WORK TO BE COMPLETED
Beneath this instruction is a block of data; output from it exactly the lines that run from the one containing "yellow plate E6:E7" through the one containing "black round brick F6:G7", inclusive.

--- GIVEN INFORMATION ---

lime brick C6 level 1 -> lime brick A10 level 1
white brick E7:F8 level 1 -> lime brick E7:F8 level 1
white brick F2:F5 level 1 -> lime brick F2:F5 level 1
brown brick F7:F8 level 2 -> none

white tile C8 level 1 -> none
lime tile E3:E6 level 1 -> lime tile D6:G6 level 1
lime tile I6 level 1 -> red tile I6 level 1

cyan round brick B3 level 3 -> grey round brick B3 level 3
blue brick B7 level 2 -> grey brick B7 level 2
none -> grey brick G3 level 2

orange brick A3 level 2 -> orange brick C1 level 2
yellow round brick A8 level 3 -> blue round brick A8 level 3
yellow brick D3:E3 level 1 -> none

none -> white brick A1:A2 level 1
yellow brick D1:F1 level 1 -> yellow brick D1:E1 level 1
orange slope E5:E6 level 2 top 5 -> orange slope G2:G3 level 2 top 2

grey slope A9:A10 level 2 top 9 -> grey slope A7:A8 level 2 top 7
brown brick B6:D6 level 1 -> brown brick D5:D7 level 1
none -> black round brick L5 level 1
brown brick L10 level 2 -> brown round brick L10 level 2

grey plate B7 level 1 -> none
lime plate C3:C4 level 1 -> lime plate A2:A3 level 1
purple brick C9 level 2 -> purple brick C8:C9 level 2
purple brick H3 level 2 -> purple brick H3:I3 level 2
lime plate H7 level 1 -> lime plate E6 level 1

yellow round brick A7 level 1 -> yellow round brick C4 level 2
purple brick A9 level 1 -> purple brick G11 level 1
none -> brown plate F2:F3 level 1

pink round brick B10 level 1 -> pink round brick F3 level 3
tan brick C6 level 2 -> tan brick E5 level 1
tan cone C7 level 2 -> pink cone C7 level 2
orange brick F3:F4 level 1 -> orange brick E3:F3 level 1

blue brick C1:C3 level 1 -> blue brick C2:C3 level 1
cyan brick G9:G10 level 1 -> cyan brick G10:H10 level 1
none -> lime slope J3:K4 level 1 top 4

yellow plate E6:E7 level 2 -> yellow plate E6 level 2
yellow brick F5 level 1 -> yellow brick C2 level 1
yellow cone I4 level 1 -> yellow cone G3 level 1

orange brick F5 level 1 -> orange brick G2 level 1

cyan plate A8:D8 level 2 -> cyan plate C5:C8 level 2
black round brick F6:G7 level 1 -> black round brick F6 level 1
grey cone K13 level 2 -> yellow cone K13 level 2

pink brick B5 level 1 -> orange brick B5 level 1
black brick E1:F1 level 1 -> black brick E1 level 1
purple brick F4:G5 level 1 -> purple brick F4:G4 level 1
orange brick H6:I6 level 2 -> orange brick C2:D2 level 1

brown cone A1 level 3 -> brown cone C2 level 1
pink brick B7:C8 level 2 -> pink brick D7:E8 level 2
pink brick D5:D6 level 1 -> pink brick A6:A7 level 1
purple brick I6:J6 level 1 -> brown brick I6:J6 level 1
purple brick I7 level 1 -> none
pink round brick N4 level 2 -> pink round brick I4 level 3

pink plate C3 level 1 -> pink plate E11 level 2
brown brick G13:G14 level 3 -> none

---

EXERCISE RESULT
yellow plate E6:E7 level 2 -> yellow plate E6 level 2
yellow brick F5 level 1 -> yellow brick C2 level 1
yellow cone I4 level 1 -> yellow cone G3 level 1

orange brick F5 level 1 -> orange brick G2 level 1

cyan plate A8:D8 level 2 -> cyan plate C5:C8 level 2
black round brick F6:G7 level 1 -> black round brick F6 level 1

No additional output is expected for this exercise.